- WHAT THE TASK ASKS:
Exact repetition is required: output every record in full.

- INFORMATION GIVEN:
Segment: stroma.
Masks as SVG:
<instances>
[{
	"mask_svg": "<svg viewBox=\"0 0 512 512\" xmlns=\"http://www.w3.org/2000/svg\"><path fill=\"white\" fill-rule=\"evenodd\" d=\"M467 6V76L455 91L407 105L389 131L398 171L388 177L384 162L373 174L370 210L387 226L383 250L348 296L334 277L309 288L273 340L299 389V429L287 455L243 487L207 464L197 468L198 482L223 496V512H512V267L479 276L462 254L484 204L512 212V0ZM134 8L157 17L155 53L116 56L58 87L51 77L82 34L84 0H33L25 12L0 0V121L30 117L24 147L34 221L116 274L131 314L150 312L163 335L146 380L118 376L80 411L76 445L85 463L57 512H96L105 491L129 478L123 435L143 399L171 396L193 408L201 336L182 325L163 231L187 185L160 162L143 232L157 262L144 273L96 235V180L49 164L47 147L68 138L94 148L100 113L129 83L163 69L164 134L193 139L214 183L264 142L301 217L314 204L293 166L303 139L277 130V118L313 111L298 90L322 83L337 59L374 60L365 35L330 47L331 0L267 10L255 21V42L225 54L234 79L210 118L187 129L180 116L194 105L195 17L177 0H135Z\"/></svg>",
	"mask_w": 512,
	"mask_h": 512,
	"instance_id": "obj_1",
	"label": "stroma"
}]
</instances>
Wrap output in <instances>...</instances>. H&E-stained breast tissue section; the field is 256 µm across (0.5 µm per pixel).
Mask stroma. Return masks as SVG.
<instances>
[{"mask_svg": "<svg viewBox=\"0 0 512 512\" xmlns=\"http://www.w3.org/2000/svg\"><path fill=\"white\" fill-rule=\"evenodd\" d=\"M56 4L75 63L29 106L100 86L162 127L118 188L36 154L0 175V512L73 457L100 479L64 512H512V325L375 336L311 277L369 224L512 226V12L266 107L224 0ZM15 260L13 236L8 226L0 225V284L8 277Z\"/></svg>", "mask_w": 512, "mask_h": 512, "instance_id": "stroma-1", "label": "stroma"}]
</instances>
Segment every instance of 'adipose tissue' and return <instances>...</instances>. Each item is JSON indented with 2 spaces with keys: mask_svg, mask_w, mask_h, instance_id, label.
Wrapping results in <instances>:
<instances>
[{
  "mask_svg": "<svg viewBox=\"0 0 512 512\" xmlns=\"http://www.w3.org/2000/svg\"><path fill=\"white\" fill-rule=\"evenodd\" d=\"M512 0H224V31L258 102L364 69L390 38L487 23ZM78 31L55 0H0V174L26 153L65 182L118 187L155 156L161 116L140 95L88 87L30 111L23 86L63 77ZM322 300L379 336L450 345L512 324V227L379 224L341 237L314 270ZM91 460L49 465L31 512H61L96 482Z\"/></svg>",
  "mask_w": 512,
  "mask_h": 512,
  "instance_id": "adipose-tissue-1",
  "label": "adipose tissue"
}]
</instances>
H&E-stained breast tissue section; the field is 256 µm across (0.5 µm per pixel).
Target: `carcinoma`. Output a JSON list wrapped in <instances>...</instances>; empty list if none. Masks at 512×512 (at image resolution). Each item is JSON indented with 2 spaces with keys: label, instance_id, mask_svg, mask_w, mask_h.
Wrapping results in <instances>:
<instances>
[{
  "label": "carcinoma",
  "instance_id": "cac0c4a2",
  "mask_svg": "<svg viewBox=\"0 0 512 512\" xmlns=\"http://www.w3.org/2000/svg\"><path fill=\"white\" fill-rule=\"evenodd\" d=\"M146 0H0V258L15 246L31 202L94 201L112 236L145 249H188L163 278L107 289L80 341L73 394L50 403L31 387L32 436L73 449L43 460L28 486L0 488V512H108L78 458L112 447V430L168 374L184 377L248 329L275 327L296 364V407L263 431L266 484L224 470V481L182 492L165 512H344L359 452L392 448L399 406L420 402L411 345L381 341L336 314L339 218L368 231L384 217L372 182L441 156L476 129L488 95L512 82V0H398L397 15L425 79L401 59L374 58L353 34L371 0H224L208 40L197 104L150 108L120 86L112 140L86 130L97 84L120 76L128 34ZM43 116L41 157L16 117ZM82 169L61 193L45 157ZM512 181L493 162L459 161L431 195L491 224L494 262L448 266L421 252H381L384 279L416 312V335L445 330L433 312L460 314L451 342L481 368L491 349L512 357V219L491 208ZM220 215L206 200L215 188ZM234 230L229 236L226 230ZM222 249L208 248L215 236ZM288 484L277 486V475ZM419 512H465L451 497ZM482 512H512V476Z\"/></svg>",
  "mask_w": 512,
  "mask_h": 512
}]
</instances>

- RESPONSE TO THIS EXERCISE:
Segment: stroma.
Masks as SVG:
<instances>
[{
	"mask_svg": "<svg viewBox=\"0 0 512 512\" xmlns=\"http://www.w3.org/2000/svg\"><path fill=\"white\" fill-rule=\"evenodd\" d=\"M467 6V76L455 91L407 105L389 131L398 171L388 177L384 162L373 174L370 210L387 226L383 250L348 296L334 277L309 288L273 340L299 389V429L287 455L243 487L207 464L197 468L198 482L223 496V512H512V267L479 276L462 254L484 204L512 212V0ZM134 8L157 17L155 53L116 56L58 87L51 77L82 34L84 0H33L25 12L0 0V121L30 117L24 147L34 221L116 274L131 314L150 312L163 335L146 380L118 376L80 411L76 445L85 463L57 512H96L105 491L129 478L123 435L143 399L171 396L193 408L201 336L182 325L163 231L187 185L160 162L143 232L157 262L144 273L96 235V180L49 164L47 147L68 138L94 148L100 113L129 83L163 69L164 134L193 139L214 183L264 142L301 217L314 204L293 166L303 139L277 130V118L313 111L298 90L322 83L337 59L374 60L365 35L330 47L331 0L267 10L255 21V42L225 54L234 79L210 118L187 129L180 116L194 105L195 17L177 0H135Z\"/></svg>",
	"mask_w": 512,
	"mask_h": 512,
	"instance_id": "obj_1",
	"label": "stroma"
}]
</instances>
Wrap output in <instances>...</instances>. H&E-stained breast tissue section; the field is 256 µm across (0.5 µm per pixel).
Mask stroma. Return masks as SVG.
<instances>
[{"mask_svg": "<svg viewBox=\"0 0 512 512\" xmlns=\"http://www.w3.org/2000/svg\"><path fill=\"white\" fill-rule=\"evenodd\" d=\"M56 4L75 63L29 106L100 86L162 127L118 188L36 154L0 175V512L73 457L100 479L64 512H512V325L375 336L311 277L369 224L512 226V12L266 107L224 0ZM15 260L13 236L8 226L0 225V284L8 277Z\"/></svg>", "mask_w": 512, "mask_h": 512, "instance_id": "stroma-1", "label": "stroma"}]
</instances>
Segment every instance of 'adipose tissue' and return <instances>...</instances>. Each item is JSON indented with 2 spaces with keys: mask_svg, mask_w, mask_h, instance_id, label.
Wrapping results in <instances>:
<instances>
[{
  "mask_svg": "<svg viewBox=\"0 0 512 512\" xmlns=\"http://www.w3.org/2000/svg\"><path fill=\"white\" fill-rule=\"evenodd\" d=\"M512 0H224V31L258 102L364 69L390 38L487 23ZM78 31L55 0H0V174L26 153L65 182L118 187L155 156L161 116L140 95L88 87L30 111L23 86L63 77ZM322 300L379 336L450 345L512 324V227L379 224L341 237L314 270ZM91 460L49 465L31 512H61L96 482Z\"/></svg>",
  "mask_w": 512,
  "mask_h": 512,
  "instance_id": "adipose-tissue-1",
  "label": "adipose tissue"
}]
</instances>
H&E-stained breast tissue section; the field is 256 µm across (0.5 µm per pixel).
Target: `carcinoma`. Output a JSON list wrapped in <instances>...</instances>; empty list if none. Masks at 512×512 (at image resolution). Each item is JSON indented with 2 spaces with keys: label, instance_id, mask_svg, mask_w, mask_h.
Wrapping results in <instances>:
<instances>
[{
  "label": "carcinoma",
  "instance_id": "cac0c4a2",
  "mask_svg": "<svg viewBox=\"0 0 512 512\" xmlns=\"http://www.w3.org/2000/svg\"><path fill=\"white\" fill-rule=\"evenodd\" d=\"M146 0H0V258L15 246L31 202L94 201L112 236L145 249H188L163 278L107 289L80 341L73 394L50 403L31 387L32 436L73 449L43 460L28 486L0 488V512H108L78 458L112 447V430L168 374L184 377L248 329L275 327L296 364V407L263 431L266 484L224 470V481L182 492L165 512H344L359 452L392 448L399 406L420 402L411 345L381 341L336 314L339 218L368 231L384 217L372 182L441 156L476 129L488 95L512 82V0H398L397 15L425 79L401 59L374 58L353 34L371 0H224L208 40L197 104L150 108L120 86L112 140L86 130L97 84L120 76L128 34ZM43 116L41 157L16 117ZM82 169L61 193L45 157ZM512 181L493 162L459 161L431 195L491 224L494 262L448 266L421 252H381L384 279L416 312V335L445 330L433 312L460 314L451 342L481 368L491 349L512 357V219L491 208ZM220 215L206 200L215 188ZM234 230L229 236L226 230ZM222 249L208 248L215 236ZM288 484L277 486V475ZM419 512H465L451 497ZM482 512H512V476Z\"/></svg>",
  "mask_w": 512,
  "mask_h": 512
}]
</instances>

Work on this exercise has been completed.